◆ Activity ◆
Please give again, word for word, the line that contains "cyan brick C7:D7" and every line after it to the end of the data, with no other lines.

◆ Excerpted records ◆
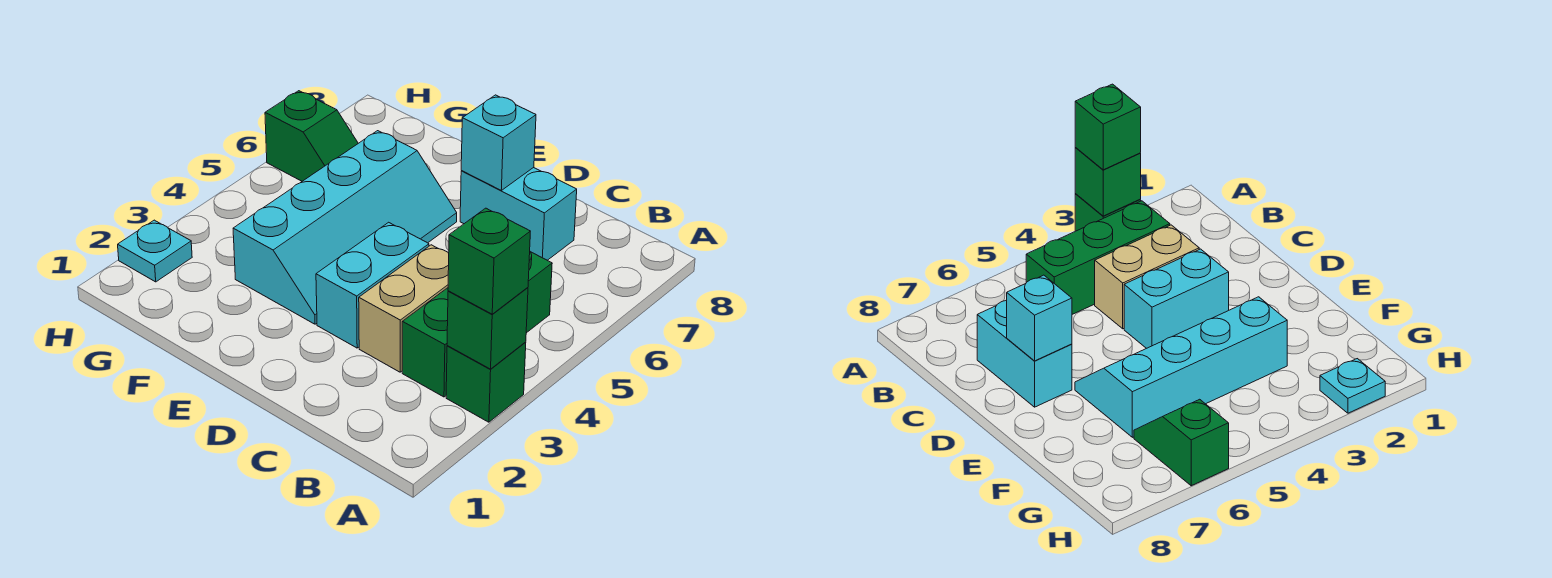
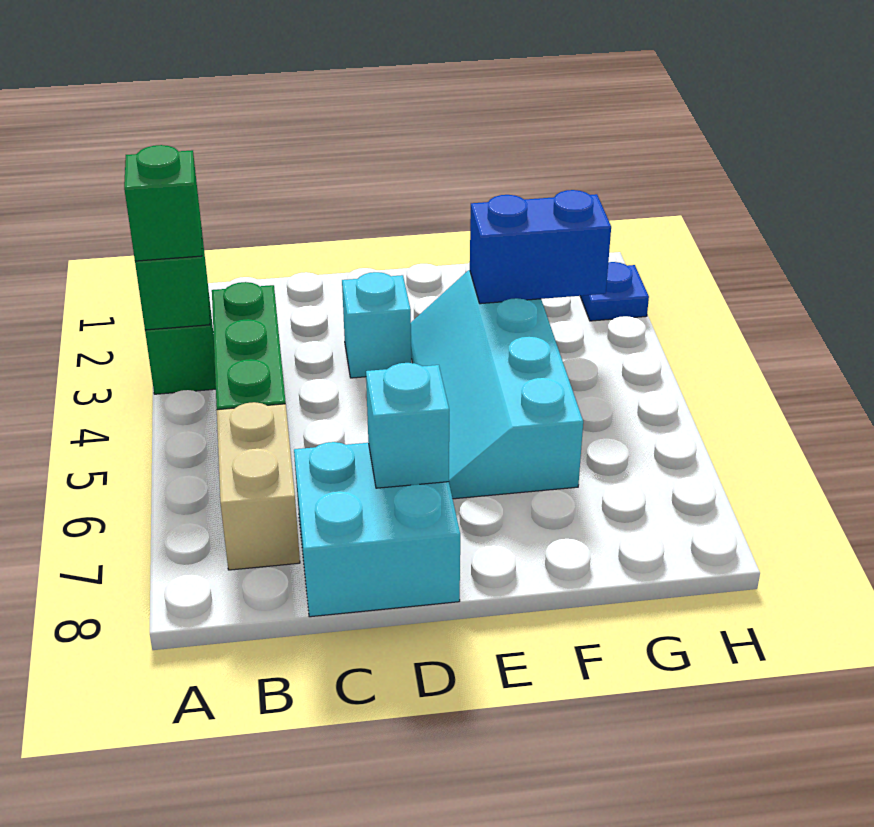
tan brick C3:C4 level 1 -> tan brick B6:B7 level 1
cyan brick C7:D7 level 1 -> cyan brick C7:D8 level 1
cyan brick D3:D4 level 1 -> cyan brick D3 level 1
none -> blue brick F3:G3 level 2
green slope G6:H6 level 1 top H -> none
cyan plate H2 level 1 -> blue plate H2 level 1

◆ Task result ◆
cyan brick C7:D7 level 1 -> cyan brick C7:D8 level 1
cyan brick D3:D4 level 1 -> cyan brick D3 level 1
none -> blue brick F3:G3 level 2
green slope G6:H6 level 1 top H -> none
cyan plate H2 level 1 -> blue plate H2 level 1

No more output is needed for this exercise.